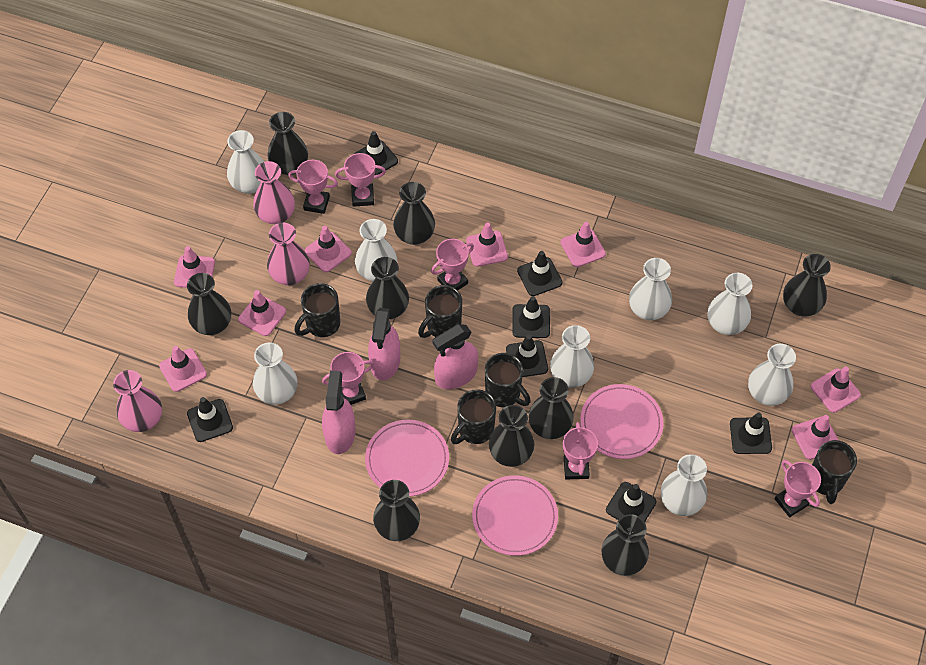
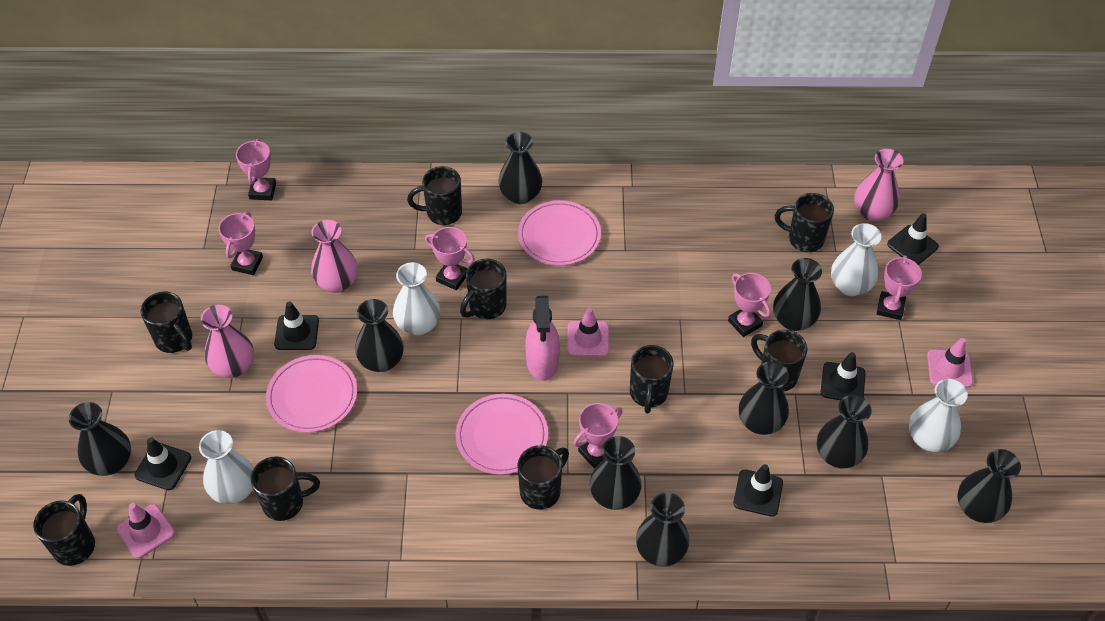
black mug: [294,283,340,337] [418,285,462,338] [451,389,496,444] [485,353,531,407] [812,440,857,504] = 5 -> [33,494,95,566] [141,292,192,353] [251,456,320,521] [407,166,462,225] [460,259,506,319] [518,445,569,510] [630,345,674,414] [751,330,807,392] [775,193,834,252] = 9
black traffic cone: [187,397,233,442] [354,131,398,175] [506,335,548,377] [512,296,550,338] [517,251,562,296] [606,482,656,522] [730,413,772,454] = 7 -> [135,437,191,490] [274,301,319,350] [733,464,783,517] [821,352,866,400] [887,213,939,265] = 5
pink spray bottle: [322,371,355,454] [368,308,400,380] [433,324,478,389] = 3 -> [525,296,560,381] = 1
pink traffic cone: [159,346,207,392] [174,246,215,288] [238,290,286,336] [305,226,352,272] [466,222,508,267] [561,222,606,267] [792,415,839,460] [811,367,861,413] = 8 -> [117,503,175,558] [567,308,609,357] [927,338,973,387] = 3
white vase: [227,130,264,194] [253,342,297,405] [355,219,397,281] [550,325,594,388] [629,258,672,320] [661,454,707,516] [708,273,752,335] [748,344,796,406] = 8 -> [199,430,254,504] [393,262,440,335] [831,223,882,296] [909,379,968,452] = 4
════
Find out how many lines in the listing contain the string "cone". Give the number alone.

2